[Dataset excerpt Boundary: Start]

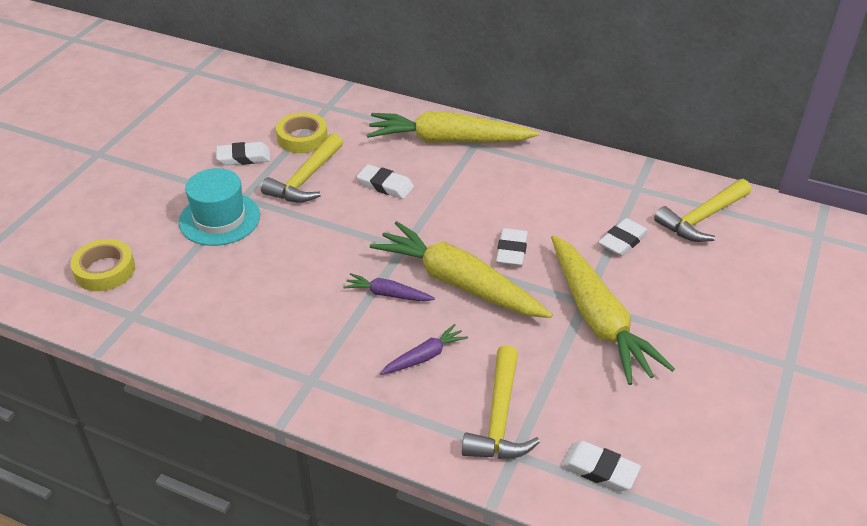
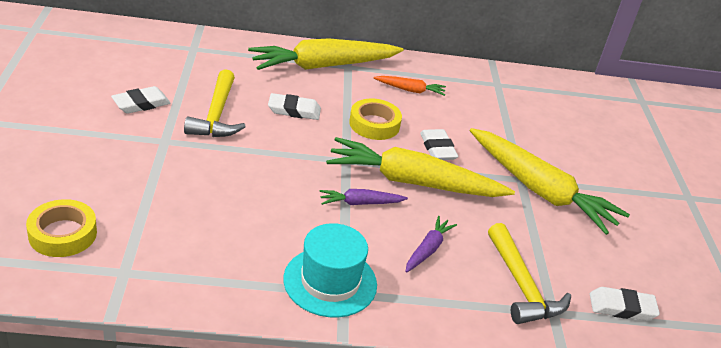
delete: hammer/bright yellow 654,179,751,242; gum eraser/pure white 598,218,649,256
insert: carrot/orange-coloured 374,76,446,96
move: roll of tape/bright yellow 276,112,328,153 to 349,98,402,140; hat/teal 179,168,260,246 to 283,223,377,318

[Dataset excerpt Boundary: End]

_What this task involves_.
Quote all the lines above exactly as given. Do not include the pictures.

_Answer for the task_.
delete: hammer/bright yellow 654,179,751,242; gum eraser/pure white 598,218,649,256
insert: carrot/orange-coloured 374,76,446,96
move: roll of tape/bright yellow 276,112,328,153 to 349,98,402,140; hat/teal 179,168,260,246 to 283,223,377,318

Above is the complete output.